┌─ ENTRIES PROVIDED

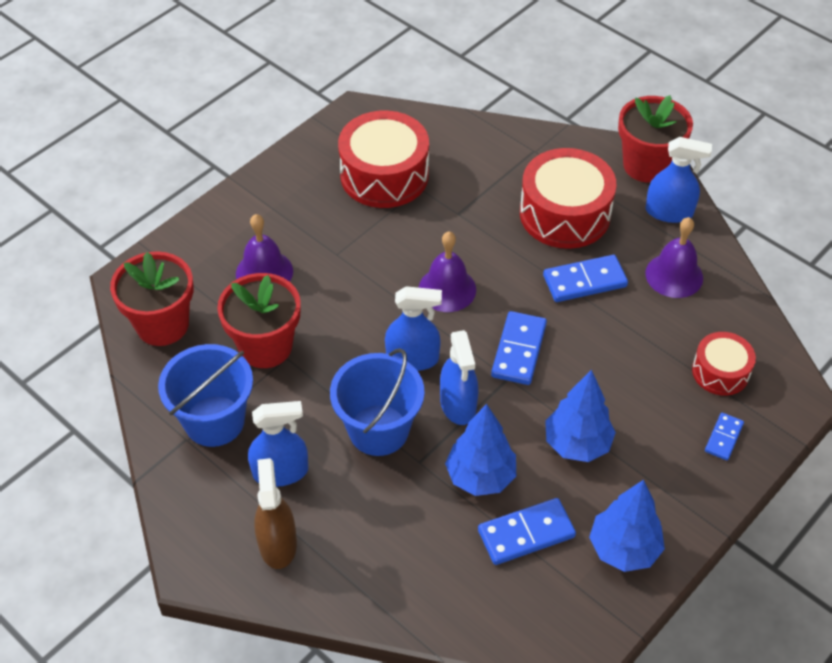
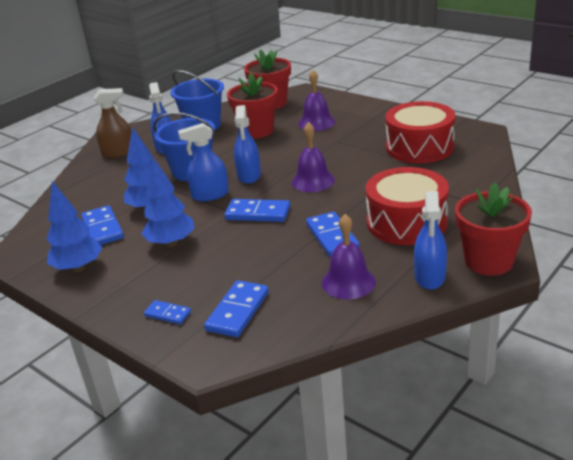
camera: 90 degrees right, 20 degrees down
(720, 372) = (238, 311): red drum -> blue domino

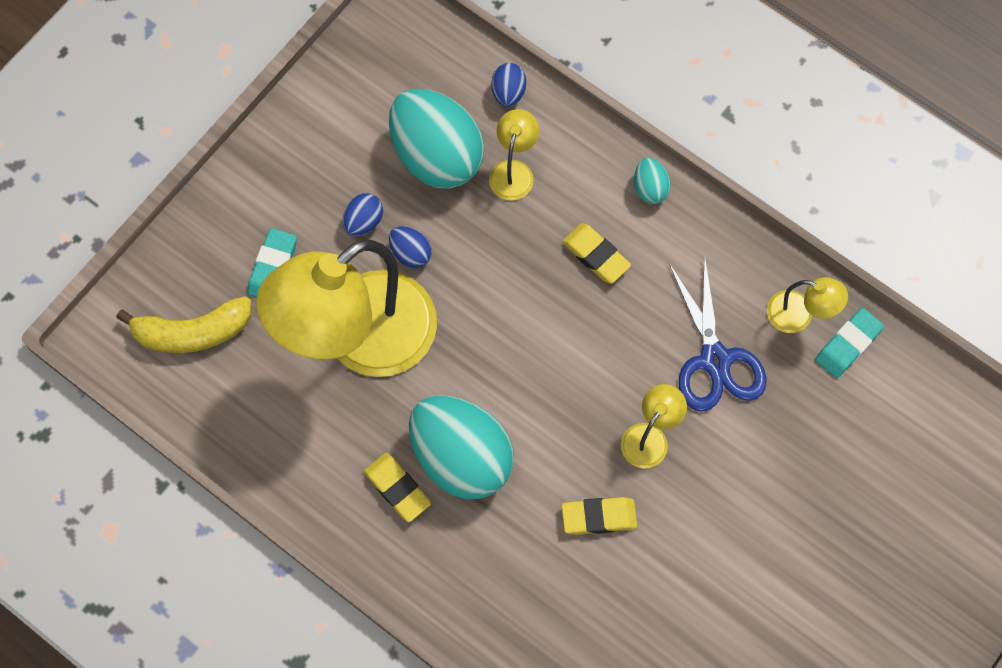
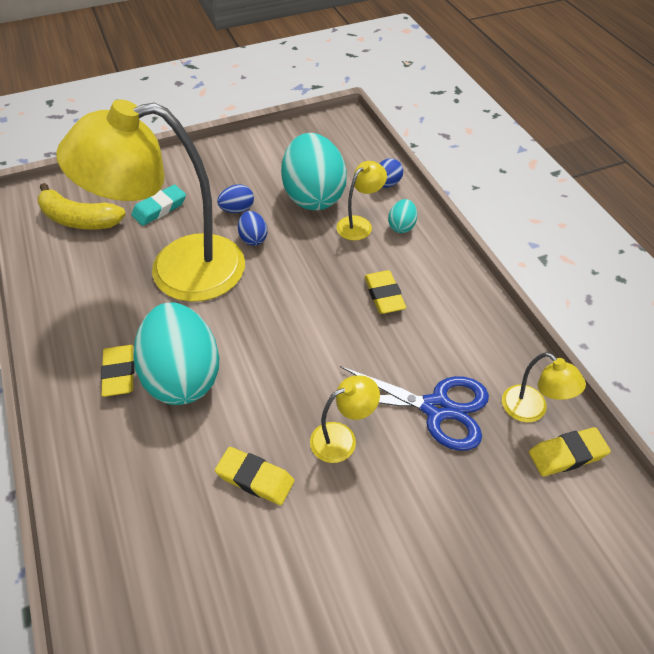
camera: 30 degrees right, 20 degrees down
(650, 188) = (453, 273): turquoise egg -> turquoise egg (401, 226)
(715, 359) = (436, 408): blue scissors -> blue scissors turned 90 degrees counterclockwise
(848, 345) = (567, 454): turquoise eraser -> yellow eraser

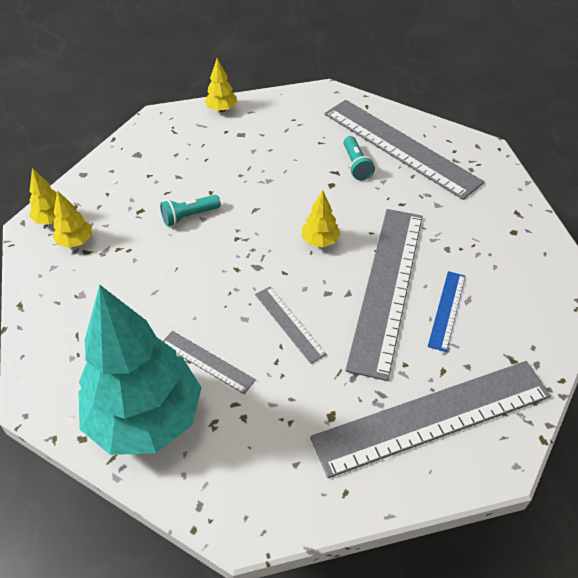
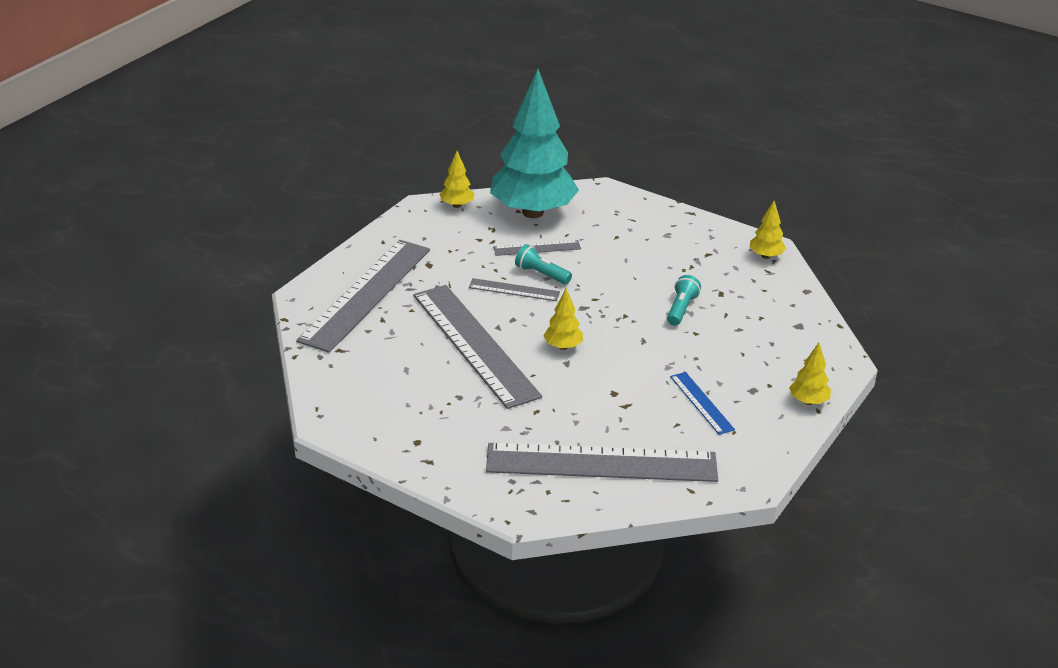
camera: 135 degrees right, 15 degrees down
(75, 241) = (725, 254): yellow tree -> yellow tree (456, 205)
(356, 165) = (617, 421): turquoise flashlight -> turquoise flashlight (541, 274)
(447, 310) = (415, 354): blue ruler -> blue ruler (701, 403)

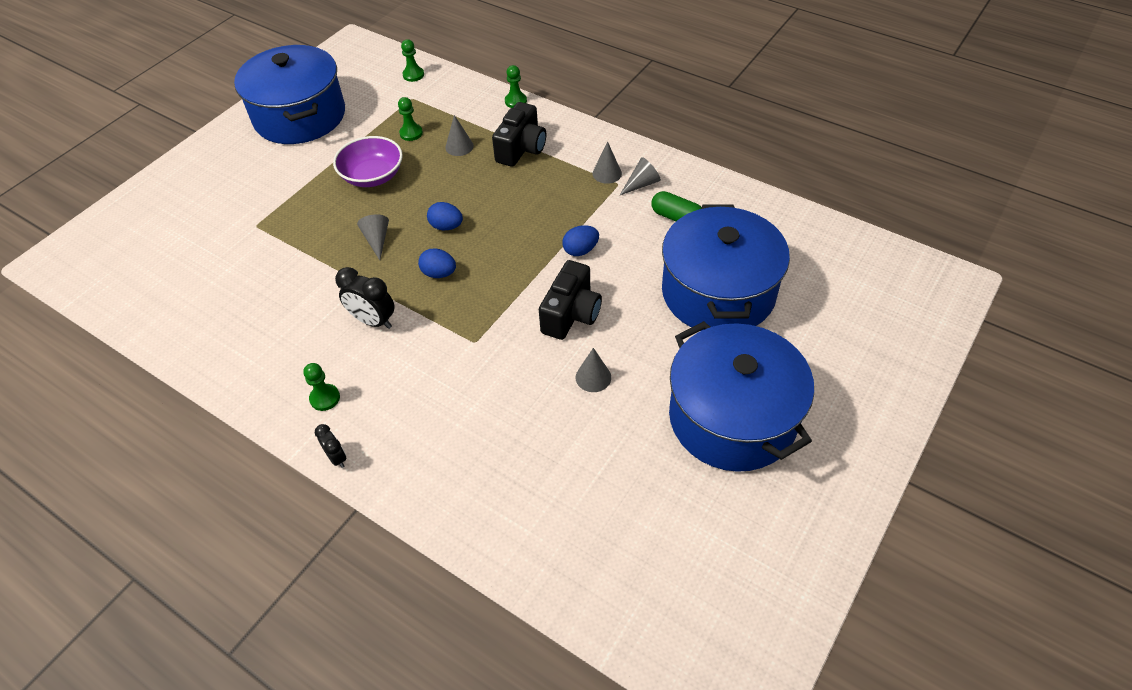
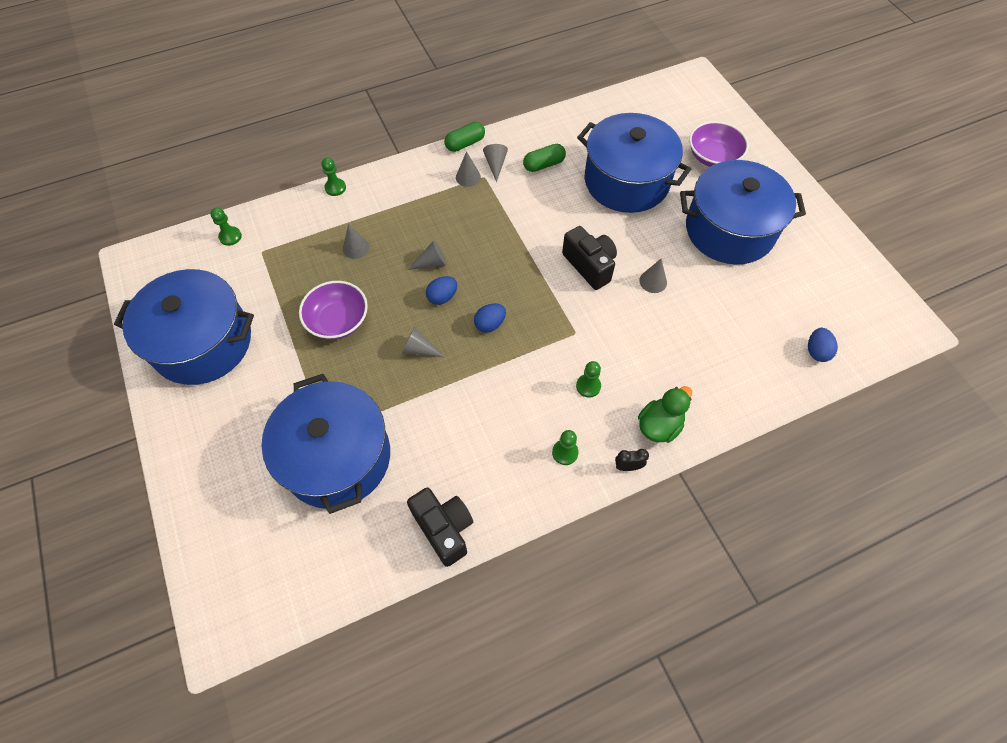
camera: 60 degrees left, 10 degrees up
(235, 245) = (337, 457): none -> blue pot
(373, 321) = (507, 388): black clock -> none
(403, 464) = (659, 425): none -> green duck
(411, 133) = (308, 271): green pawn -> green pawn (588, 386)
(480, 200) = (431, 263): none -> grey cone
(521, 149) = (396, 211): black camera -> black camera (444, 528)
(580, 250) = (533, 230): blue egg -> blue egg (816, 351)
(648, 151) = (465, 144): none -> green capsule
(836, 354) = (713, 157): none -> purple bowl

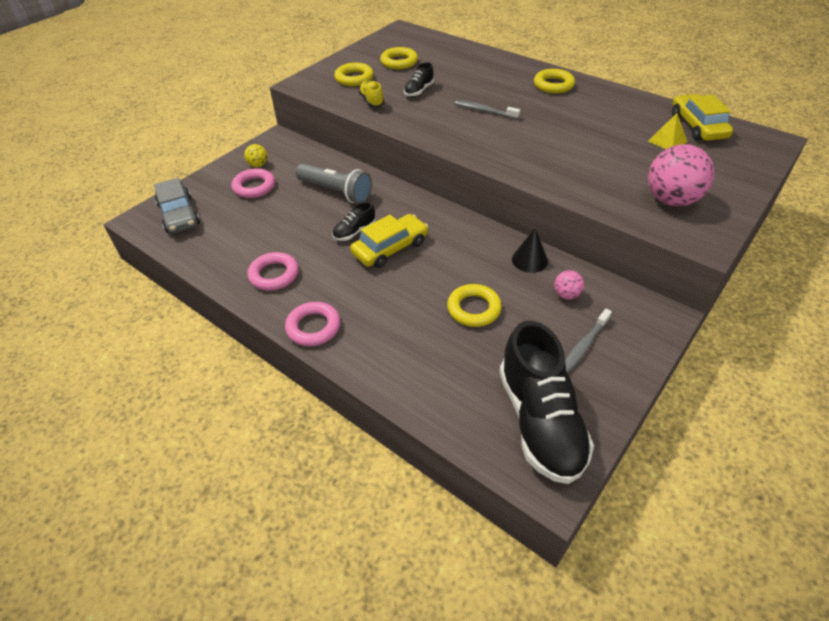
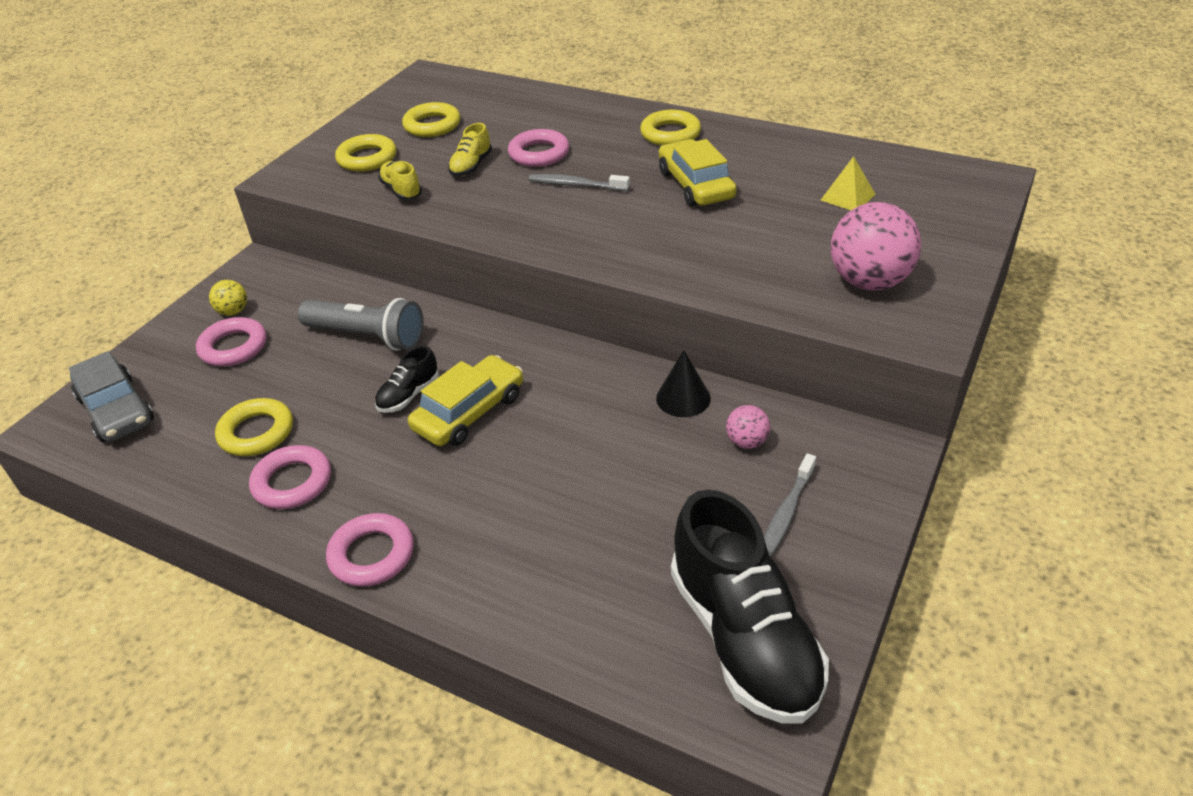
camera: 10 degrees left, 5 degrees down
(419, 91) = (471, 166): black shoe -> yellow shoe
(464, 88) = (539, 154): none -> pink ring
(474, 309) = (614, 485): yellow ring -> yellow ring (256, 432)
(697, 126) = (885, 170): yellow car -> yellow car (695, 185)

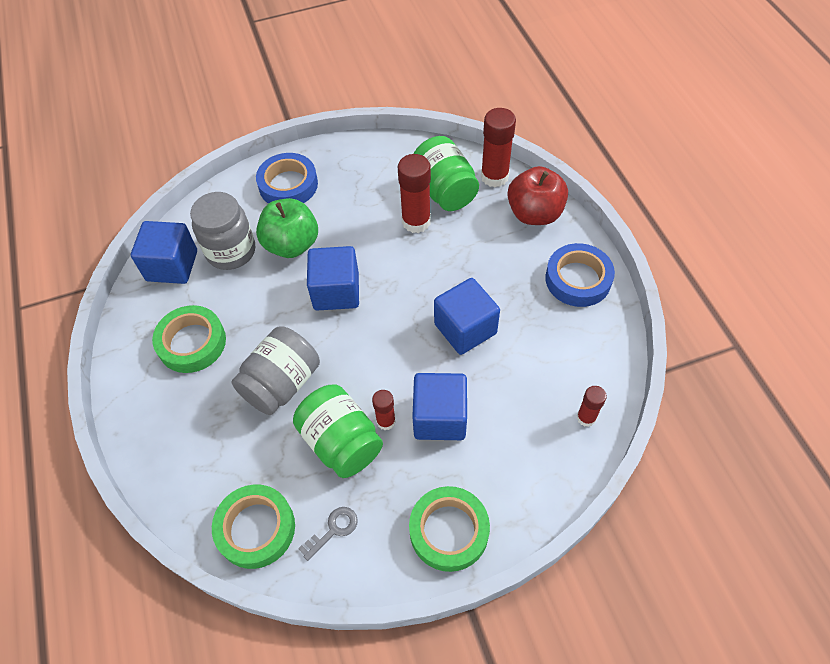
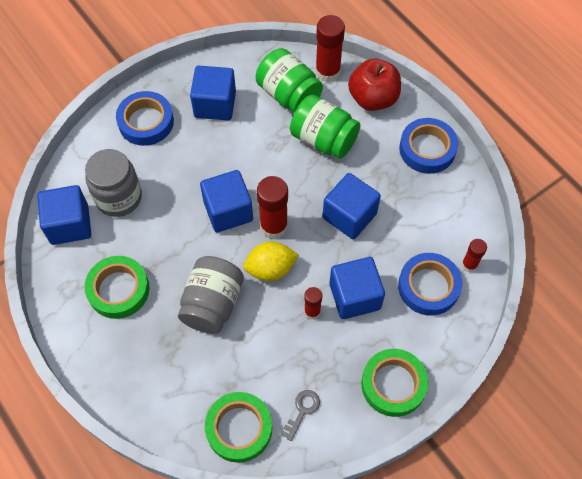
camera: 20 degrees left, 5 degrees up
(292, 244) = (172, 178): green apple -> none
(341, 442) = (282, 339): green jar -> green jar (323, 139)
(358, 363) = (270, 269): none -> yellow lemon
(364, 183) = (215, 104): none -> blue cube
(416, 221) = (274, 130): red glue stick -> red glue stick (273, 226)
(529, 429) = (428, 286): none -> blue tape

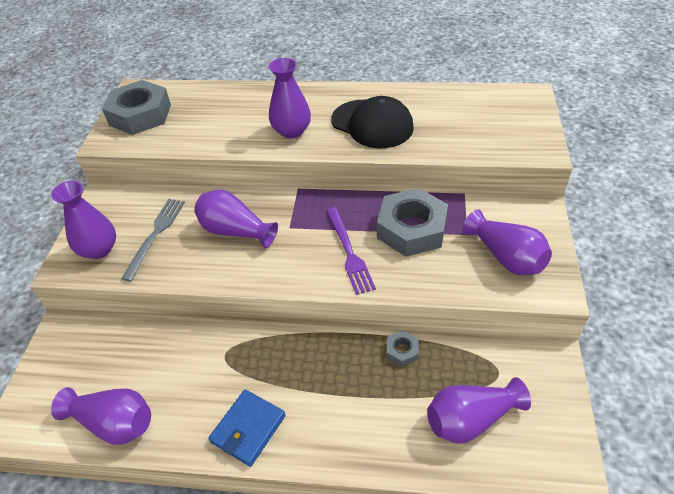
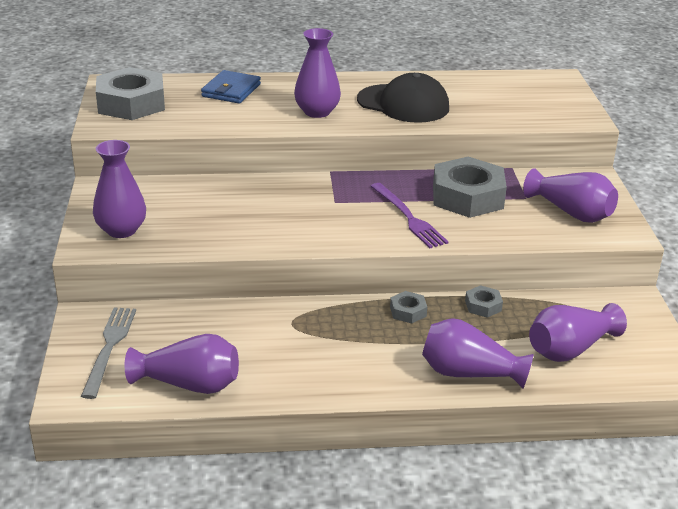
camera: 15 degrees left, 15 degrees down
(155, 235) = (183, 215): grey fork -> grey fork (109, 348)
(235, 231) = (275, 208): purple vase -> purple vase (469, 373)
(248, 428) = (343, 375): blue wallet -> blue wallet (231, 90)
(331, 351) = (408, 311): none -> grey nut

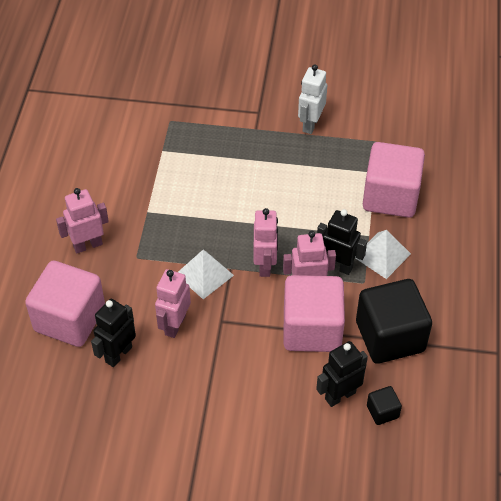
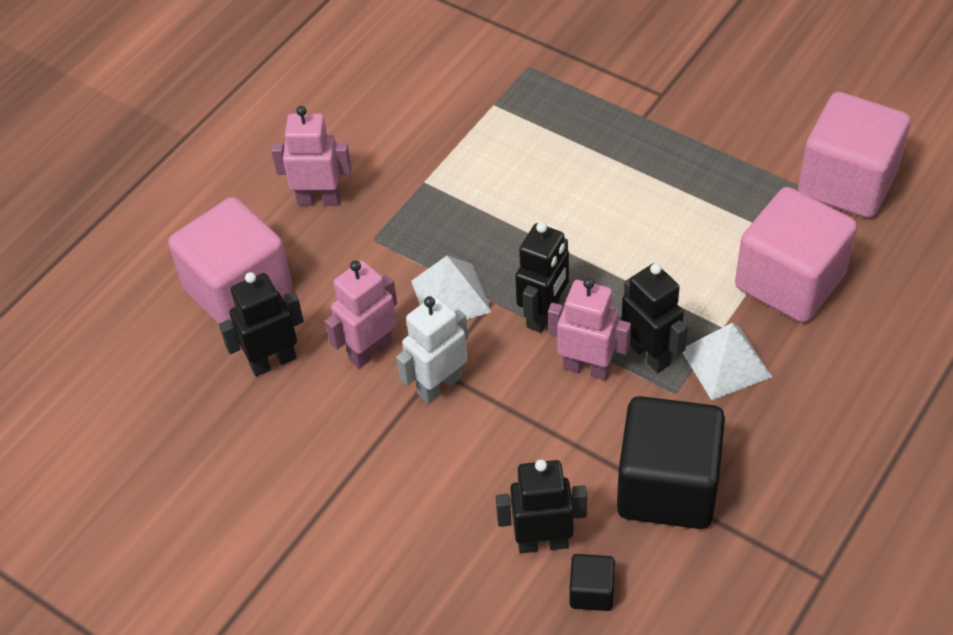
camera: 30 degrees right, 0 degrees up
(265, 265) = (544, 314): pink robot -> black robot
(310, 124) = (728, 135): white robot -> white robot (439, 385)
(312, 329) = (557, 431): pink cube -> pink cube (847, 182)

└─

» **WHAT THE TASK ASKS**
Copy the lines above exactly. Do not include pictures.

» **TASK RESULT**
camera: 90 degrees right, 20 degrees down
(720, 372) = (238, 311): red drum -> blue domino

camera: 30 degrees right, 20 degrees down
(650, 188) = (453, 273): turquoise egg -> turquoise egg (401, 226)
(715, 359) = (436, 408): blue scissors -> blue scissors turned 90 degrees counterclockwise
(848, 345) = (567, 454): turquoise eraser -> yellow eraser

camera: 135 degrees right, 15 degrees down
(75, 241) = (725, 254): yellow tree -> yellow tree (456, 205)
(356, 165) = (617, 421): turquoise flashlight -> turquoise flashlight (541, 274)
(447, 310) = (415, 354): blue ruler -> blue ruler (701, 403)

camera: 60 degrees left, 10 degrees up
(235, 245) = (337, 457): none -> blue pot
(373, 321) = (507, 388): black clock -> none
(403, 464) = (659, 425): none -> green duck
(411, 133) = (308, 271): green pawn -> green pawn (588, 386)
(480, 200) = (431, 263): none -> grey cone
(521, 149) = (396, 211): black camera -> black camera (444, 528)
(580, 250) = (533, 230): blue egg -> blue egg (816, 351)
(648, 151) = (465, 144): none -> green capsule
(836, 354) = (713, 157): none -> purple bowl

camera: 10 degrees left, 5 degrees down
(419, 91) = (471, 166): black shoe -> yellow shoe
(464, 88) = (539, 154): none -> pink ring
(474, 309) = (614, 485): yellow ring -> yellow ring (256, 432)
(697, 126) = (885, 170): yellow car -> yellow car (695, 185)

camera: 20 degrees left, 5 degrees up
(292, 244) = (172, 178): green apple -> none
(341, 442) = (282, 339): green jar -> green jar (323, 139)
(358, 363) = (270, 269): none -> yellow lemon
(364, 183) = (215, 104): none -> blue cube
(416, 221) = (274, 130): red glue stick -> red glue stick (273, 226)
(529, 429) = (428, 286): none -> blue tape

camera: 15 degrees left, 15 degrees down
(155, 235) = (183, 215): grey fork -> grey fork (109, 348)
(235, 231) = (275, 208): purple vase -> purple vase (469, 373)
(248, 428) = (343, 375): blue wallet -> blue wallet (231, 90)
(331, 351) = (408, 311): none -> grey nut

camera: 30 degrees right, 0 degrees up
(265, 265) = (544, 314): pink robot -> black robot
(310, 124) = (728, 135): white robot -> white robot (439, 385)
(312, 329) = (557, 431): pink cube -> pink cube (847, 182)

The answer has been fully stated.